[Recorded data]
___

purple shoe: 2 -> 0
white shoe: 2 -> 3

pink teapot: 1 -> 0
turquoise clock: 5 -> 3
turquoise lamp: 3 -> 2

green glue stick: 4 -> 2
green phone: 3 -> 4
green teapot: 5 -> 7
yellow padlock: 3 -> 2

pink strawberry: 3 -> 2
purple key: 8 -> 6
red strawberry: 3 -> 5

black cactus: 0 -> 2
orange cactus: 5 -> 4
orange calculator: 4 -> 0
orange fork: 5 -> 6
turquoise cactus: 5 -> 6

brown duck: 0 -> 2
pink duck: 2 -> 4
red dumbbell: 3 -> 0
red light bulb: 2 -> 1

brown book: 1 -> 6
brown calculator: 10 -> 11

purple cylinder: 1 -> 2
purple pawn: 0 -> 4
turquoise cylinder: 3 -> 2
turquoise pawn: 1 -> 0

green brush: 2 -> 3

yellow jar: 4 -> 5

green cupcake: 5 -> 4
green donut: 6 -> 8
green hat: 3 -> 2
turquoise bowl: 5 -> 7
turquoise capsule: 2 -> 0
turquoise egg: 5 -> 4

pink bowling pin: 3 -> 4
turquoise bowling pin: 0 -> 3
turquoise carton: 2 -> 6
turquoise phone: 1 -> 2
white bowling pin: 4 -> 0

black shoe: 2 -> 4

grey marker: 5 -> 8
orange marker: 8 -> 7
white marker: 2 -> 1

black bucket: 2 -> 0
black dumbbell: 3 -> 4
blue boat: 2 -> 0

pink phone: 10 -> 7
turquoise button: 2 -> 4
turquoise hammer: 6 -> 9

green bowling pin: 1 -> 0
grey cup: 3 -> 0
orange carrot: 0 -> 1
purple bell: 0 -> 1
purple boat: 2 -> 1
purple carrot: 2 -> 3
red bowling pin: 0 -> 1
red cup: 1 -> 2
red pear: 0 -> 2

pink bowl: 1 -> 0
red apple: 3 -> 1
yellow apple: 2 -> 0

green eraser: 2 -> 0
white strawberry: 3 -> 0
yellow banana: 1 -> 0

___

> **About this task**: What lines of the preceding data include the string "black"? Pull them out.

> **Task response**:
black cactus: 0 -> 2
black shoe: 2 -> 4
black bucket: 2 -> 0
black dumbbell: 3 -> 4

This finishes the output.